Only the stretch of the listing below that runs from the line with "(169, 307) = (532, 472): orange" through the line with "(291, 390) = (340, 234): pink" is to be printed, exactly and with both ends.

** Records supplied follows **

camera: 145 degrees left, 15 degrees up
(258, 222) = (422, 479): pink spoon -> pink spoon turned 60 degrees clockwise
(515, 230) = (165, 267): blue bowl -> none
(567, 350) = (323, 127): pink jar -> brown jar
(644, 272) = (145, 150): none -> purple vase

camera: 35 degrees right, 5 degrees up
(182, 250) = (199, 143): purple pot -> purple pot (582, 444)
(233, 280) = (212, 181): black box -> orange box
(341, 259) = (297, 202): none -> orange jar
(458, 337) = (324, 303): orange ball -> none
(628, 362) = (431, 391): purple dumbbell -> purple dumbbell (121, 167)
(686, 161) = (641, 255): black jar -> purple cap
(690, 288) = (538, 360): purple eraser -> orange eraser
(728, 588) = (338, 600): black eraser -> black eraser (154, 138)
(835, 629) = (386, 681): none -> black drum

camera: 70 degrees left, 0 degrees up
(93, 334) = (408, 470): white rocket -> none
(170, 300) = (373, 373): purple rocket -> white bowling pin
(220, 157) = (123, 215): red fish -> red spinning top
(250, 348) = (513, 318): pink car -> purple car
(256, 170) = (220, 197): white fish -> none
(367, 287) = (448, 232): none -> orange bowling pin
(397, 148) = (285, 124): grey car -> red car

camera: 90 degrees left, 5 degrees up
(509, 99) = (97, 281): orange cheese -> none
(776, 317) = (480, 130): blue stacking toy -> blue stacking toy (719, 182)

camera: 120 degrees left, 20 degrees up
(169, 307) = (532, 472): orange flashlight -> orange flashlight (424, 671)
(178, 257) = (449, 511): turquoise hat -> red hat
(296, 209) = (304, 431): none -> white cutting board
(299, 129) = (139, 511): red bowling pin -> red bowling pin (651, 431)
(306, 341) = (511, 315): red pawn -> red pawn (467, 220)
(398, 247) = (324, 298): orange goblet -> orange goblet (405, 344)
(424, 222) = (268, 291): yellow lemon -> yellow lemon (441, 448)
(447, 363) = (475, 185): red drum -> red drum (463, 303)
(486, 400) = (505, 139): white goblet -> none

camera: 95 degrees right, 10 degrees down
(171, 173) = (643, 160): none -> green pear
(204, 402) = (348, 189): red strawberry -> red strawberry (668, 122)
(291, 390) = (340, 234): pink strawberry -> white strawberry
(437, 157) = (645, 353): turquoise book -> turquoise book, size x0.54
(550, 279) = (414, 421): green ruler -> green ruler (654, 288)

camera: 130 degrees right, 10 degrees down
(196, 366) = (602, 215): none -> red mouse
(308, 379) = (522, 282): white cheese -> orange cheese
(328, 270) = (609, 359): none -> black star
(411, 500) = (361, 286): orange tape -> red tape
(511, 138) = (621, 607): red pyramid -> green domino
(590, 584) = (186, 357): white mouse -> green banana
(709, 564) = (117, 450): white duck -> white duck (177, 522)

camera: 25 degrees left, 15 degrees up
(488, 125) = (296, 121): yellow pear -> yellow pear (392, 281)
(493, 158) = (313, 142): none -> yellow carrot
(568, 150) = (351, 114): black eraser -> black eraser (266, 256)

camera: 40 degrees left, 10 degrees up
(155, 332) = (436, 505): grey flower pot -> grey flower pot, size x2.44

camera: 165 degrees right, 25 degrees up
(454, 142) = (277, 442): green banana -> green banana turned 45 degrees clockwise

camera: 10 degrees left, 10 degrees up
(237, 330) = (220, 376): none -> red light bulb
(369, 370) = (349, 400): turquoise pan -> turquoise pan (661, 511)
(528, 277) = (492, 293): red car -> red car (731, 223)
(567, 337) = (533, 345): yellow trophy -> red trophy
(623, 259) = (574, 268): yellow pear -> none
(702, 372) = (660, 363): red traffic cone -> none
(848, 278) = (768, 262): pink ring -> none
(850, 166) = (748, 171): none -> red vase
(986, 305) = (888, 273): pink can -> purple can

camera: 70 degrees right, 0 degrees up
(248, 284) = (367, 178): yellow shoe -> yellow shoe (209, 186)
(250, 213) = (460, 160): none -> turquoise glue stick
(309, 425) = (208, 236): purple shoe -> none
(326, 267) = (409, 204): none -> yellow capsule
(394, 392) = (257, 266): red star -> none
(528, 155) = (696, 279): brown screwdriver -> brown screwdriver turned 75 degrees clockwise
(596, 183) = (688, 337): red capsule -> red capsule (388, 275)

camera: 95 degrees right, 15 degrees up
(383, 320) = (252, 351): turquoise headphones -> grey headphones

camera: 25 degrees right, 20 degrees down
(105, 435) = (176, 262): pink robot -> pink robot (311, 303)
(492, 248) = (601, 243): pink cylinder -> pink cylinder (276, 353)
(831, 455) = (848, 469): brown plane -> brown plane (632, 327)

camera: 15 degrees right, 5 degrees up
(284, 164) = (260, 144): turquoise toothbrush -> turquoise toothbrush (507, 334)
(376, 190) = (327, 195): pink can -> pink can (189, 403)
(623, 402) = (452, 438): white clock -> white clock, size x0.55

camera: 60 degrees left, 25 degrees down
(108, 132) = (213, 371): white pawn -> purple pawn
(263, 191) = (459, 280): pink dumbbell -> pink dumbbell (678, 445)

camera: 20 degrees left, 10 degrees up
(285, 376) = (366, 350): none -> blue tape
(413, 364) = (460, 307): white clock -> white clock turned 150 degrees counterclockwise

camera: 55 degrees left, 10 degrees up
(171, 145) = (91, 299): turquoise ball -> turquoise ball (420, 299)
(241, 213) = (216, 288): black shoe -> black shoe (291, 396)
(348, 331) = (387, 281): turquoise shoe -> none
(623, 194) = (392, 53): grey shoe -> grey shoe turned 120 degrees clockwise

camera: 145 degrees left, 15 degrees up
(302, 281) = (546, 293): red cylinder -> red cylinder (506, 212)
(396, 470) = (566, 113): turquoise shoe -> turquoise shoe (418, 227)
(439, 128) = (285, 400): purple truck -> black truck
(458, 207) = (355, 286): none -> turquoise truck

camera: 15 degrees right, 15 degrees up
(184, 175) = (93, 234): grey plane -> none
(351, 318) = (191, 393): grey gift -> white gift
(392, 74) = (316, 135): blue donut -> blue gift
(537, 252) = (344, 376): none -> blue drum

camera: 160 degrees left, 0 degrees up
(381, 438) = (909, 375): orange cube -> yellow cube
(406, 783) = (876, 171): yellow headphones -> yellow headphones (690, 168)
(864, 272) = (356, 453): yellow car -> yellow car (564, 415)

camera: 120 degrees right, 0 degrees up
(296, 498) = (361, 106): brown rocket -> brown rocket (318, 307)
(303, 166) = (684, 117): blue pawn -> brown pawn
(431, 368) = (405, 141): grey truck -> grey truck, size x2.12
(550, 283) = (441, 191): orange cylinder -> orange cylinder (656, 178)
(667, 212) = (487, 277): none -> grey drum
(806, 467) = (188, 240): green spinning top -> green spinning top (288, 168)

** End of Records supplied **

Output below:
(169, 307) = (532, 472): orange flashlight -> orange flashlight (424, 671)
(178, 257) = (449, 511): turquoise hat -> red hat
(296, 209) = (304, 431): none -> white cutting board
(299, 129) = (139, 511): red bowling pin -> red bowling pin (651, 431)
(306, 341) = (511, 315): red pawn -> red pawn (467, 220)
(398, 247) = (324, 298): orange goblet -> orange goblet (405, 344)
(424, 222) = (268, 291): yellow lemon -> yellow lemon (441, 448)
(447, 363) = (475, 185): red drum -> red drum (463, 303)
(486, 400) = (505, 139): white goblet -> none

camera: 95 degrees right, 10 degrees down
(171, 173) = (643, 160): none -> green pear
(204, 402) = (348, 189): red strawberry -> red strawberry (668, 122)
(291, 390) = (340, 234): pink strawberry -> white strawberry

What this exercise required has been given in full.